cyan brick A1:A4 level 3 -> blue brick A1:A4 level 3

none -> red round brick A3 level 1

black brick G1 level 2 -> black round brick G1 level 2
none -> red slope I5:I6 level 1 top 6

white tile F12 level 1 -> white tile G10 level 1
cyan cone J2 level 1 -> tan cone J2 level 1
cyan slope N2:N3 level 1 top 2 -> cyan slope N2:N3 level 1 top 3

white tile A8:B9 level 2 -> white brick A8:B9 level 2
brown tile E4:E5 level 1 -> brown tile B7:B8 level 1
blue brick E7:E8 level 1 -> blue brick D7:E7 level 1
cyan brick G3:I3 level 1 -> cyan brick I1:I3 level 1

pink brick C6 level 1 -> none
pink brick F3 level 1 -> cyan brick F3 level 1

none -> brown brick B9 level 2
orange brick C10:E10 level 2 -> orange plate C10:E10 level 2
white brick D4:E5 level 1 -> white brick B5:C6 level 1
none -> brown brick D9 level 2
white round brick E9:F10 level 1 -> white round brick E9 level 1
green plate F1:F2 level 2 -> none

----------

▸ **WORK REQUEST**
Reproduce all of the records, keeping every character unchanged.

▸ **THE ANSWER**
cyan brick A1:A4 level 3 -> blue brick A1:A4 level 3

none -> red round brick A3 level 1

black brick G1 level 2 -> black round brick G1 level 2
none -> red slope I5:I6 level 1 top 6

white tile F12 level 1 -> white tile G10 level 1
cyan cone J2 level 1 -> tan cone J2 level 1
cyan slope N2:N3 level 1 top 2 -> cyan slope N2:N3 level 1 top 3

white tile A8:B9 level 2 -> white brick A8:B9 level 2
brown tile E4:E5 level 1 -> brown tile B7:B8 level 1
blue brick E7:E8 level 1 -> blue brick D7:E7 level 1
cyan brick G3:I3 level 1 -> cyan brick I1:I3 level 1

pink brick C6 level 1 -> none
pink brick F3 level 1 -> cyan brick F3 level 1

none -> brown brick B9 level 2
orange brick C10:E10 level 2 -> orange plate C10:E10 level 2
white brick D4:E5 level 1 -> white brick B5:C6 level 1
none -> brown brick D9 level 2
white round brick E9:F10 level 1 -> white round brick E9 level 1
green plate F1:F2 level 2 -> none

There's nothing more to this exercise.